Exercise goal:
Quote the data exactly, first line to the line containing "D101: none -> LED red (A JACK, K VCC)", with no pictures.

----

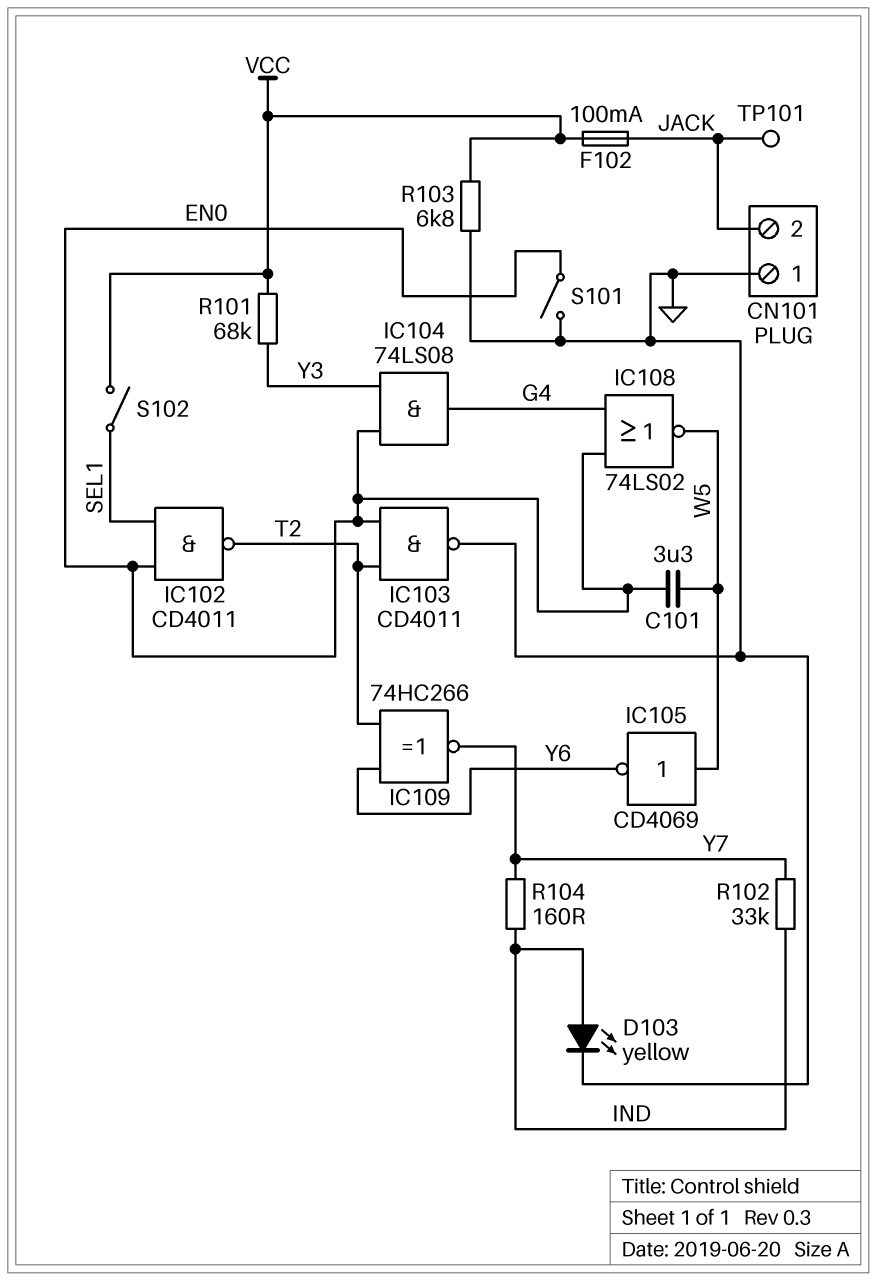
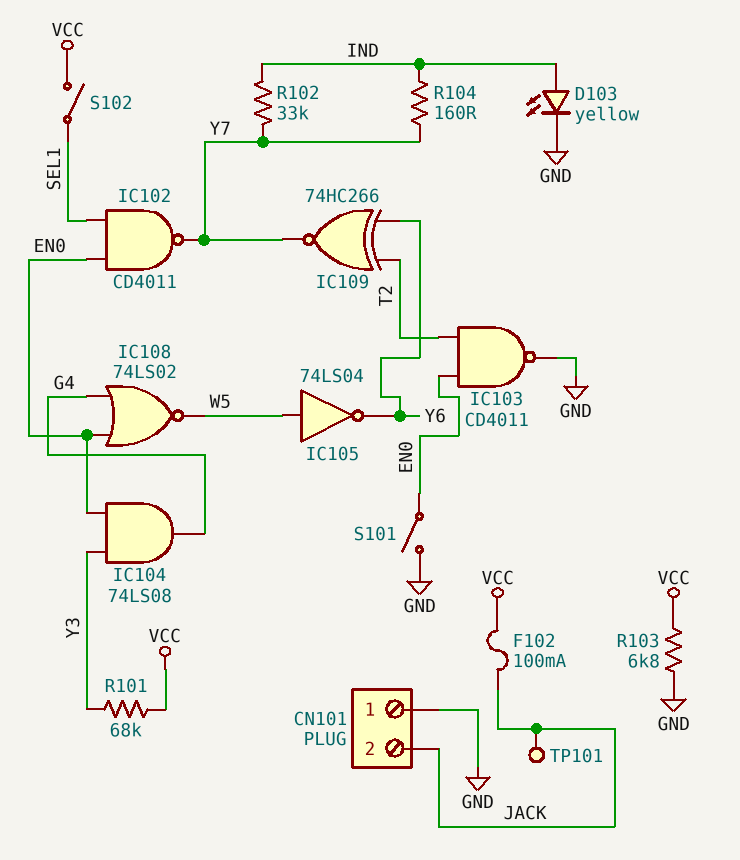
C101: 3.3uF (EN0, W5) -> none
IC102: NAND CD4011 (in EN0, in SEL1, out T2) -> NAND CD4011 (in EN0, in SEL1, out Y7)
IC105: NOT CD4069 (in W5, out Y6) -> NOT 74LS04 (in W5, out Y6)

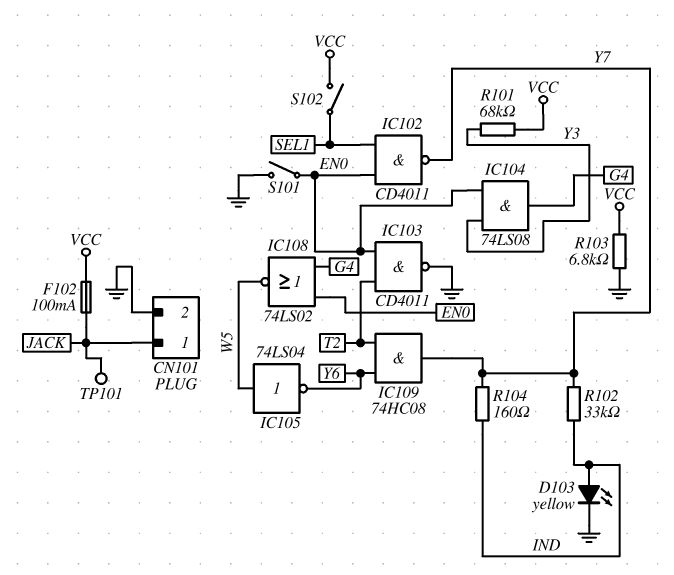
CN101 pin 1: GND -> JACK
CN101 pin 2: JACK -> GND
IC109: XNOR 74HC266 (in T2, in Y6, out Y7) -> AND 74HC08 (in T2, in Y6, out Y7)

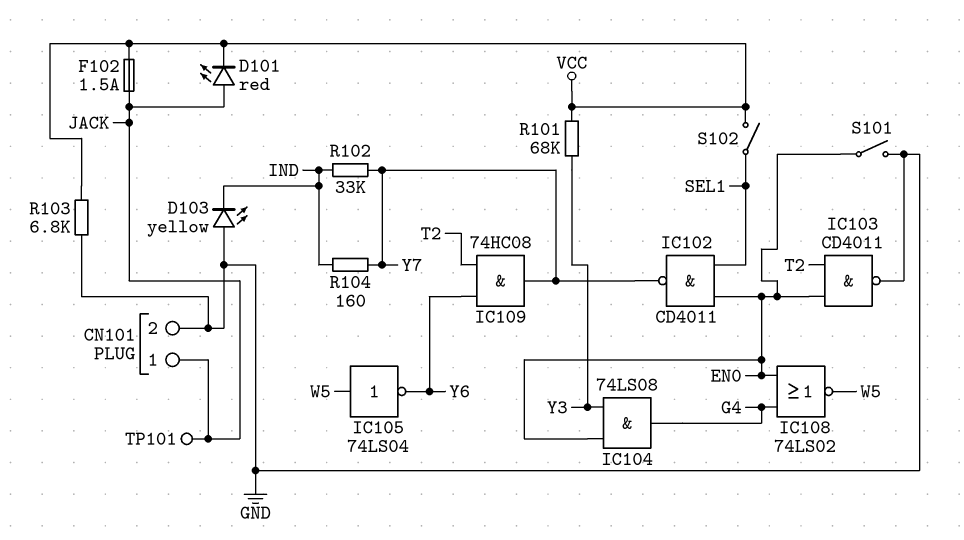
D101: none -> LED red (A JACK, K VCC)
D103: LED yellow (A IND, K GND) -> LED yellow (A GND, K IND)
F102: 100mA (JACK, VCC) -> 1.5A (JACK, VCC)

----

Solution below:
C101: 3.3uF (EN0, W5) -> none
IC102: NAND CD4011 (in EN0, in SEL1, out T2) -> NAND CD4011 (in EN0, in SEL1, out Y7)
IC105: NOT CD4069 (in W5, out Y6) -> NOT 74LS04 (in W5, out Y6)

CN101 pin 1: GND -> JACK
CN101 pin 2: JACK -> GND
IC109: XNOR 74HC266 (in T2, in Y6, out Y7) -> AND 74HC08 (in T2, in Y6, out Y7)

D101: none -> LED red (A JACK, K VCC)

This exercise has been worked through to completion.